** Work order **
In this data, count the lines in which "spoon" appears and give only that number.

** Available data **
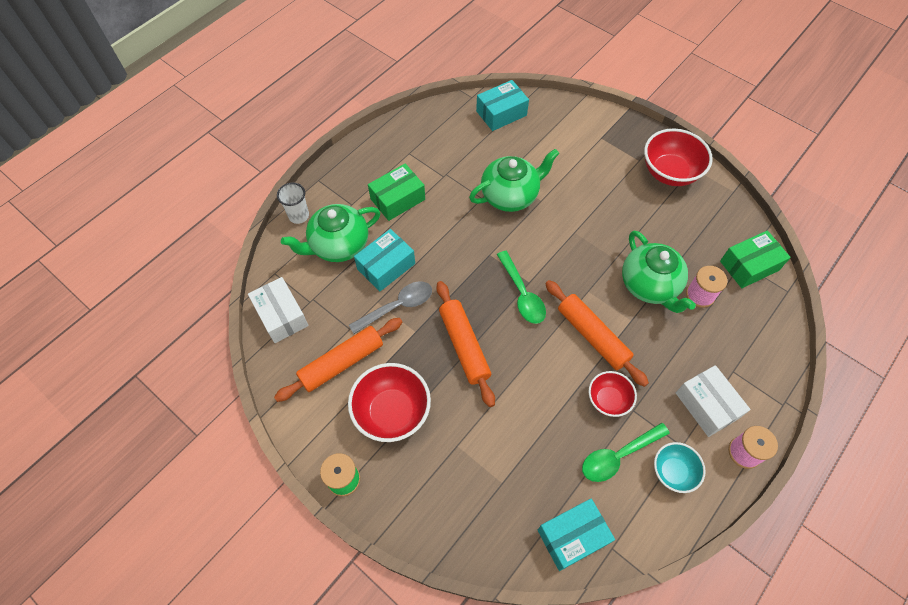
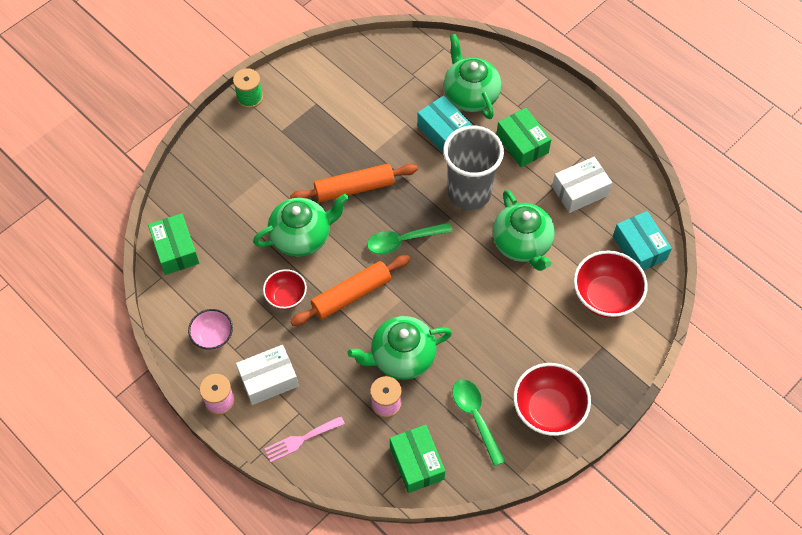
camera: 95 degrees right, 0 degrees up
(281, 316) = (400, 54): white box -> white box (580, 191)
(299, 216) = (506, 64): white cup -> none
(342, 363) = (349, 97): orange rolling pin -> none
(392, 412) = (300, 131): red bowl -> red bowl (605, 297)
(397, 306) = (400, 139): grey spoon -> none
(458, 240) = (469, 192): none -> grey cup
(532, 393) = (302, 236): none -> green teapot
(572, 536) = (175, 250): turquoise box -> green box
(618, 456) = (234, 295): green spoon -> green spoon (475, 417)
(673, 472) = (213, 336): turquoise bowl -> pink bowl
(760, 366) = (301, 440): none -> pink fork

** Exercise output **
2